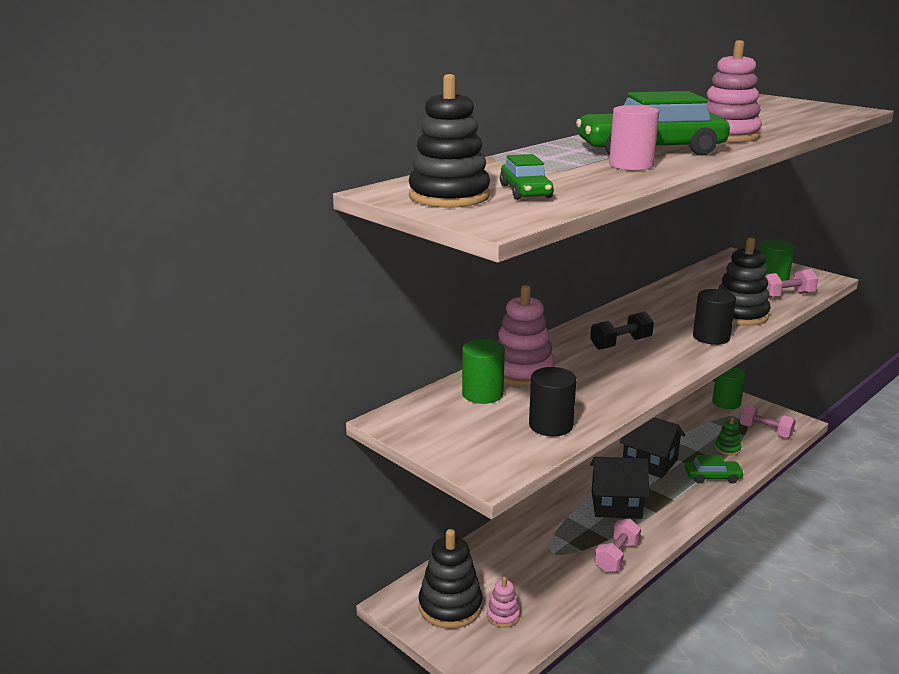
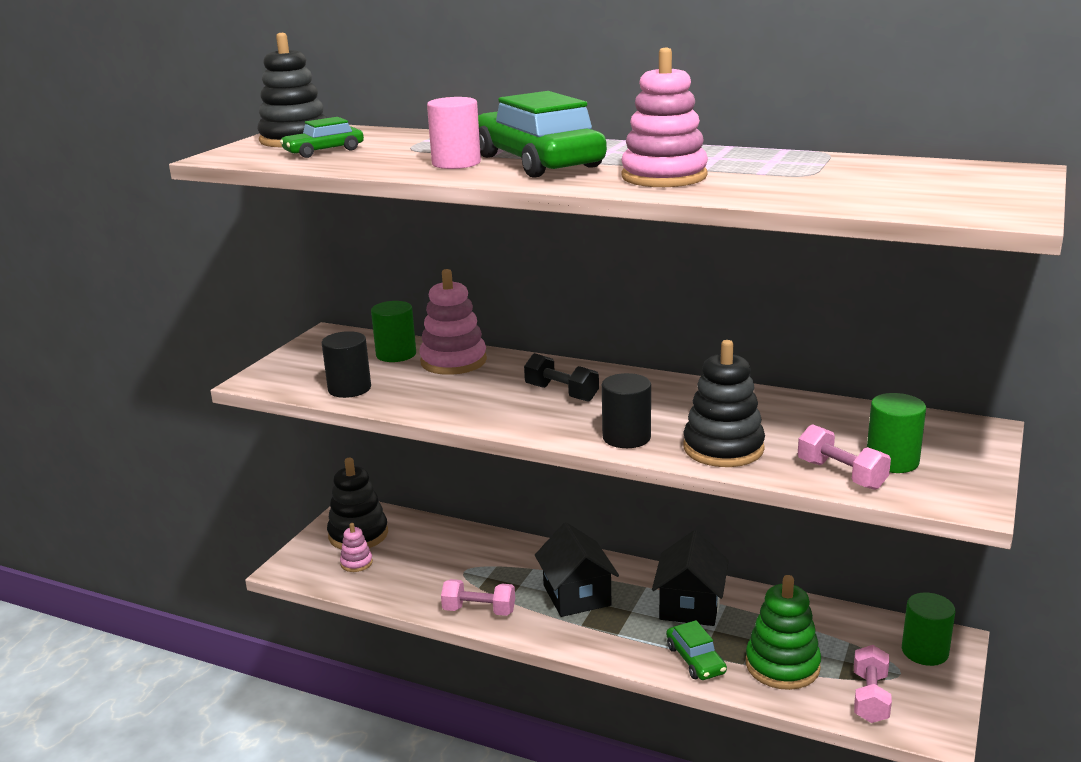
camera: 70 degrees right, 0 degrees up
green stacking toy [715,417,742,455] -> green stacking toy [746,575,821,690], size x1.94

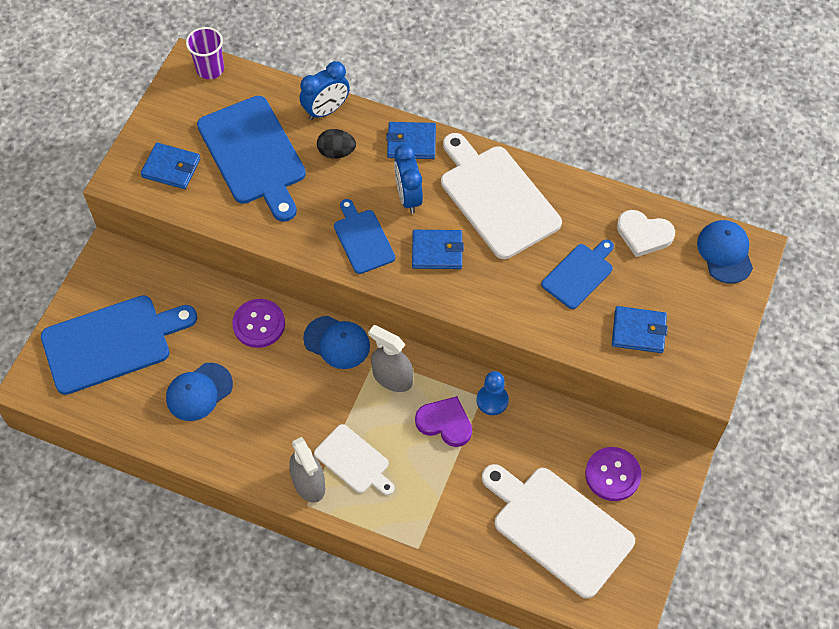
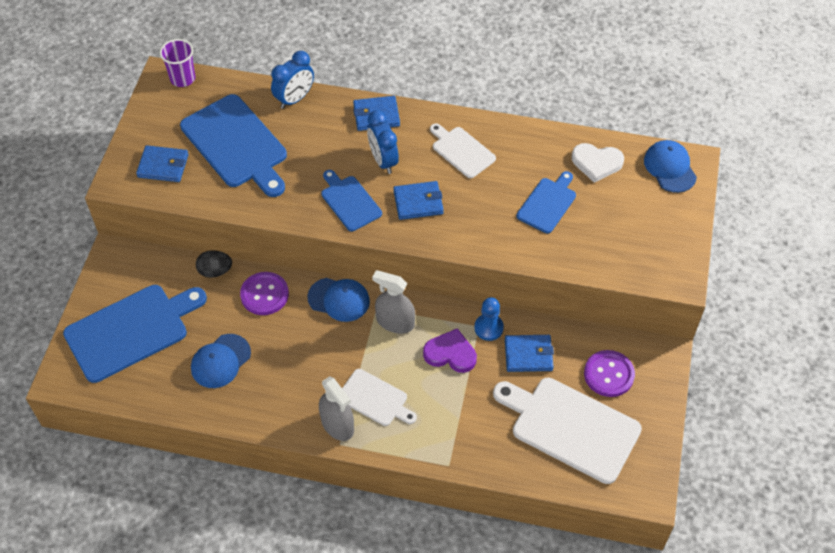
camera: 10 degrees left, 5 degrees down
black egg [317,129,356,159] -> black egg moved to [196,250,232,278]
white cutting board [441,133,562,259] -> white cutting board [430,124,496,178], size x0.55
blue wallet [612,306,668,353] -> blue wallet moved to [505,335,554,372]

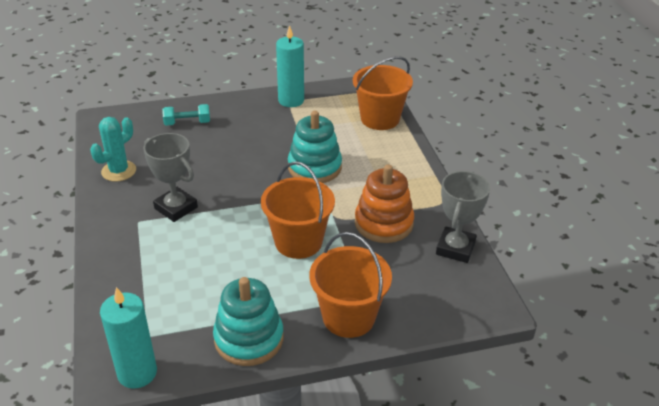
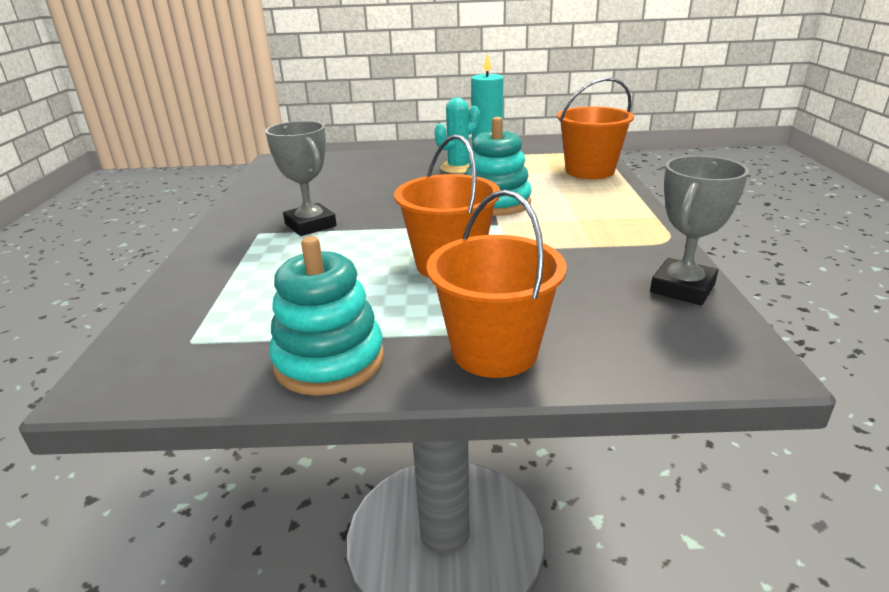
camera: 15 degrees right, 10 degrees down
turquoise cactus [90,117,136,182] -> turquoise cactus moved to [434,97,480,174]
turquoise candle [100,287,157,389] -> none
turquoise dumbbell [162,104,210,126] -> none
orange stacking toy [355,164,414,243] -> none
====
Write out again exactly the lines from the start of the data above through the line containing "blue wallet [612,306,668,353]", inclusive, excluding any pictures.

ANSWER BOX »
camera: 70 degrees right, 0 degrees up
green stacking toy [715,417,742,455] -> green stacking toy [746,575,821,690], size x1.94

camera: 10 degrees left, 5 degrees down
black egg [317,129,356,159] -> black egg moved to [196,250,232,278]
white cutting board [441,133,562,259] -> white cutting board [430,124,496,178], size x0.55
blue wallet [612,306,668,353] -> blue wallet moved to [505,335,554,372]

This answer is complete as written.